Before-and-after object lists
◇ ◇ ◇

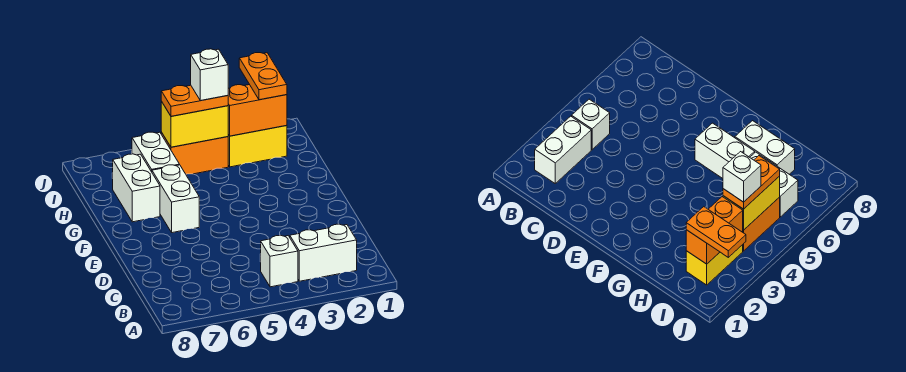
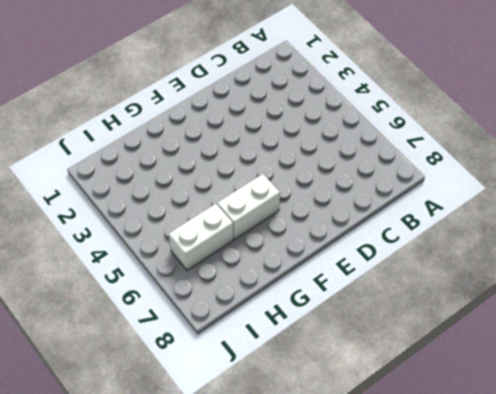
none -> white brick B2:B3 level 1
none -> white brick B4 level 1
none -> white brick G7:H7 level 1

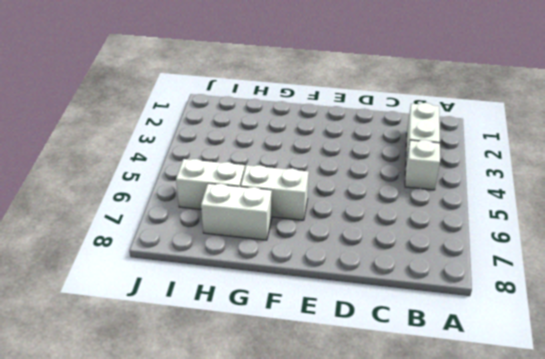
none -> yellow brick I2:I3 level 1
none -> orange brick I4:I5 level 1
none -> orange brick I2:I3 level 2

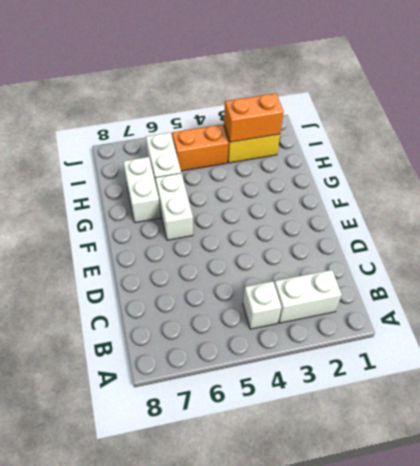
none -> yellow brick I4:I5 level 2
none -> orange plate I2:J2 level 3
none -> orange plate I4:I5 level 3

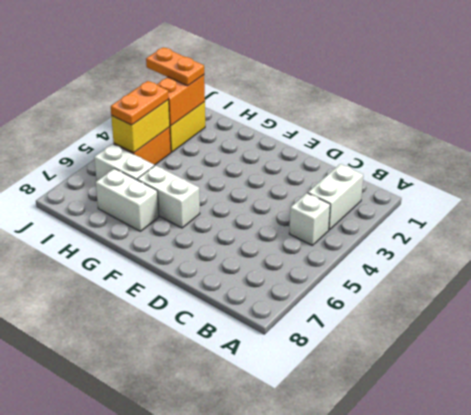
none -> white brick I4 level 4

◇ ◇ ◇

- WORK REQUEST: Return the data word for word without its pictures.

- OUTPUT BELOW:
none -> white brick B2:B3 level 1
none -> white brick B4 level 1
none -> white brick G7:H7 level 1

none -> yellow brick I2:I3 level 1
none -> orange brick I4:I5 level 1
none -> orange brick I2:I3 level 2

none -> yellow brick I4:I5 level 2
none -> orange plate I2:J2 level 3
none -> orange plate I4:I5 level 3

none -> white brick I4 level 4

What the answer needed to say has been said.